[WORK INSTRUCTION] Below is a block of entries, which should be copied verbatim apart from the pictures.

________________

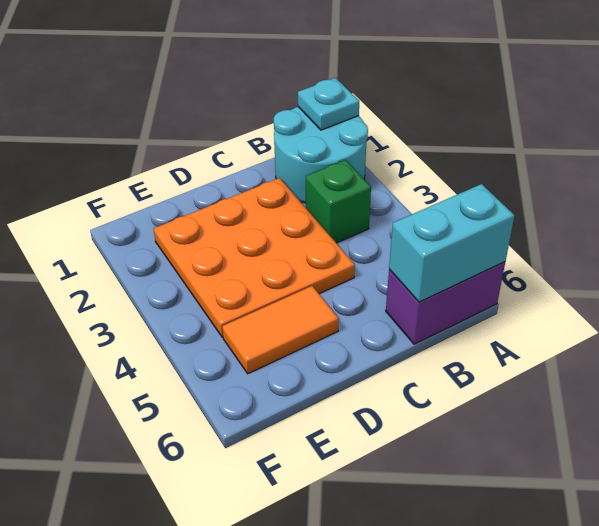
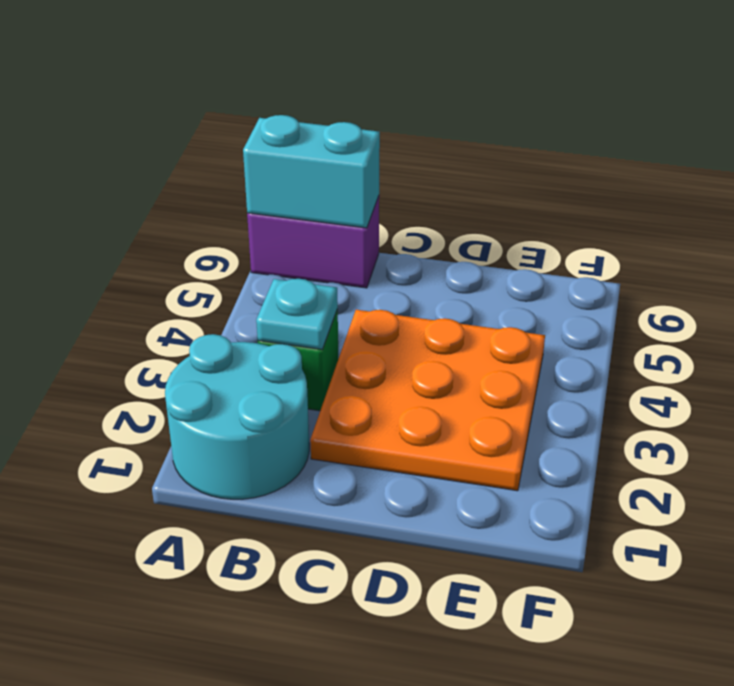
cyan plate A1 level 2 -> cyan plate B3 level 2
orange tile D5:E5 level 1 -> none

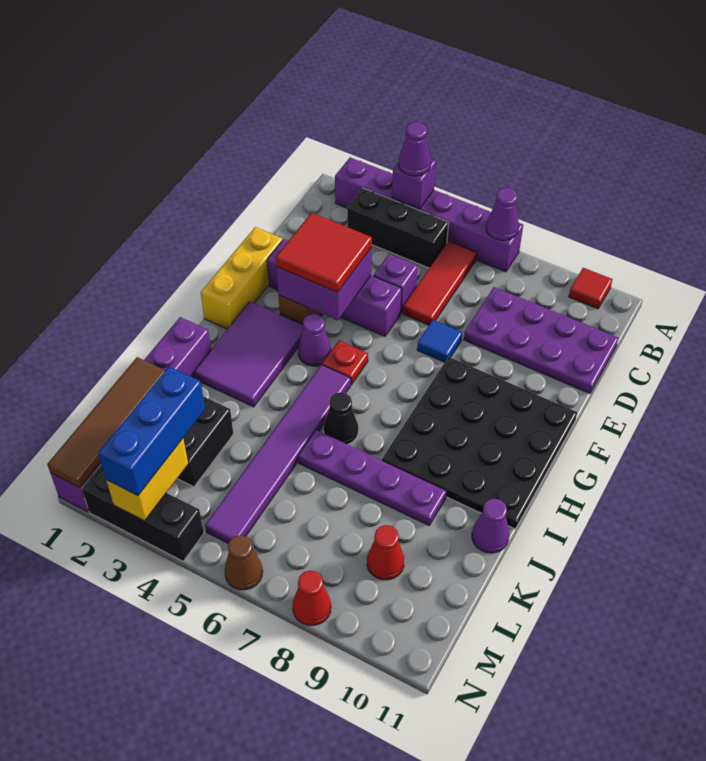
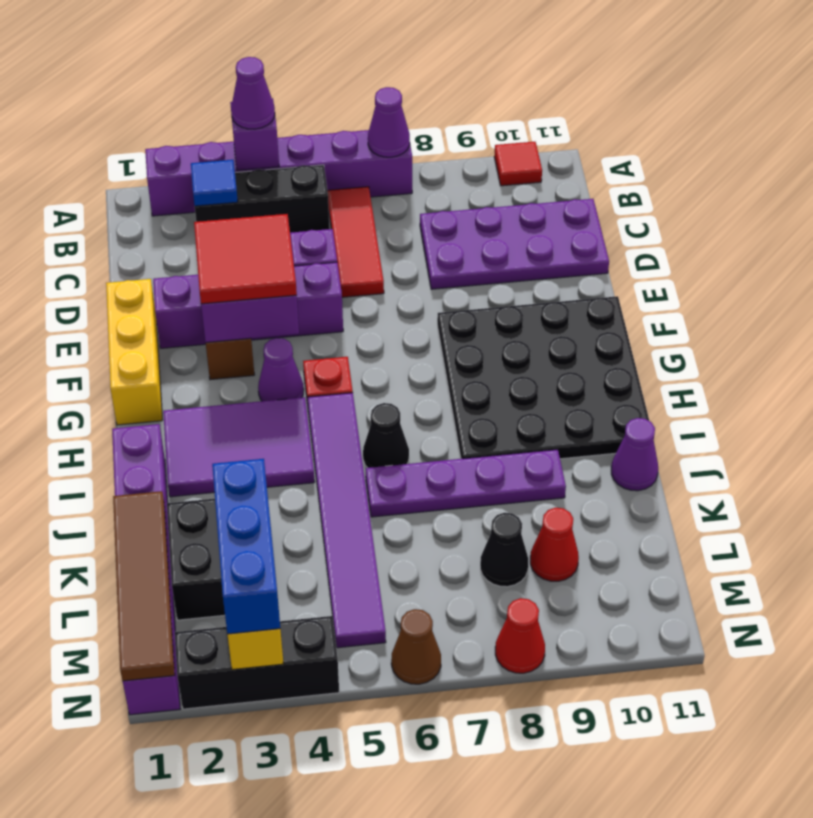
blue tile E7 level 1 -> blue tile B3 level 2
purple tile G2:I3 level 1 -> purple tile H2:I4 level 1
none -> black cone L8 level 1

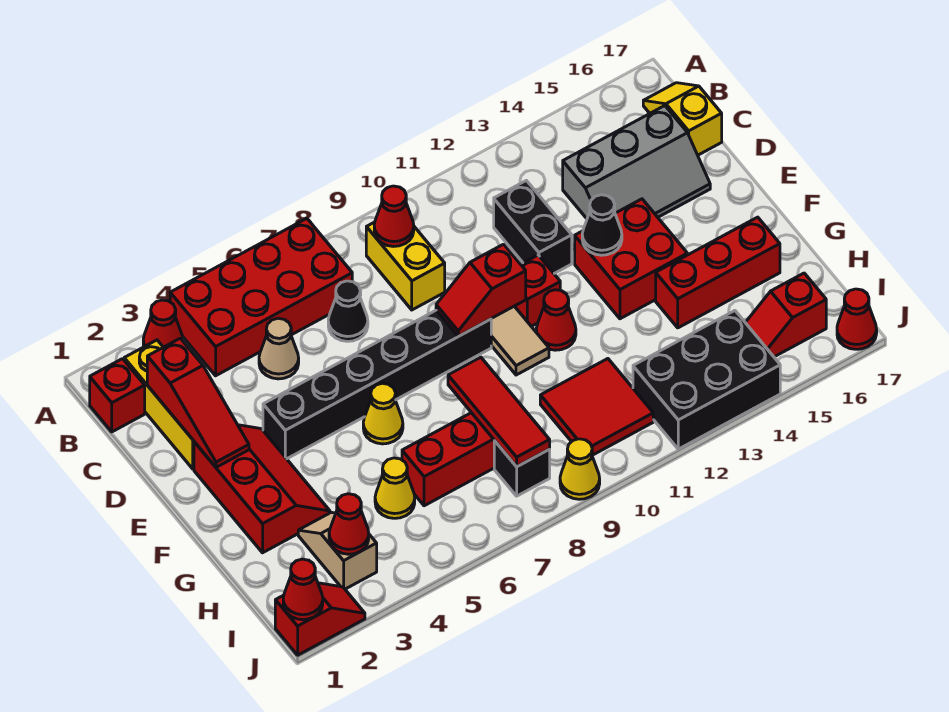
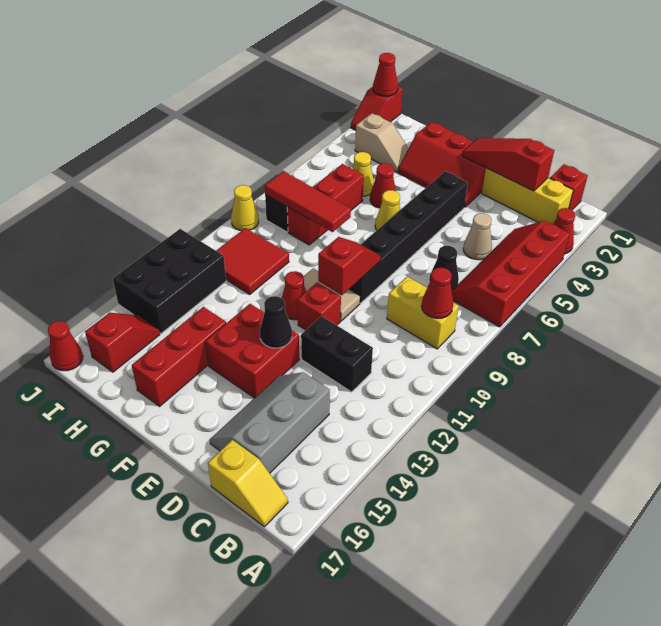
red brick A4:B7 level 1 -> red slope A4:B7 level 1 top A
red cone I3 level 2 -> red cone G5 level 1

________________

[RESULT OF THIS EXERCISE]
cyan plate A1 level 2 -> cyan plate B3 level 2
orange tile D5:E5 level 1 -> none

blue tile E7 level 1 -> blue tile B3 level 2
purple tile G2:I3 level 1 -> purple tile H2:I4 level 1
none -> black cone L8 level 1

red brick A4:B7 level 1 -> red slope A4:B7 level 1 top A
red cone I3 level 2 -> red cone G5 level 1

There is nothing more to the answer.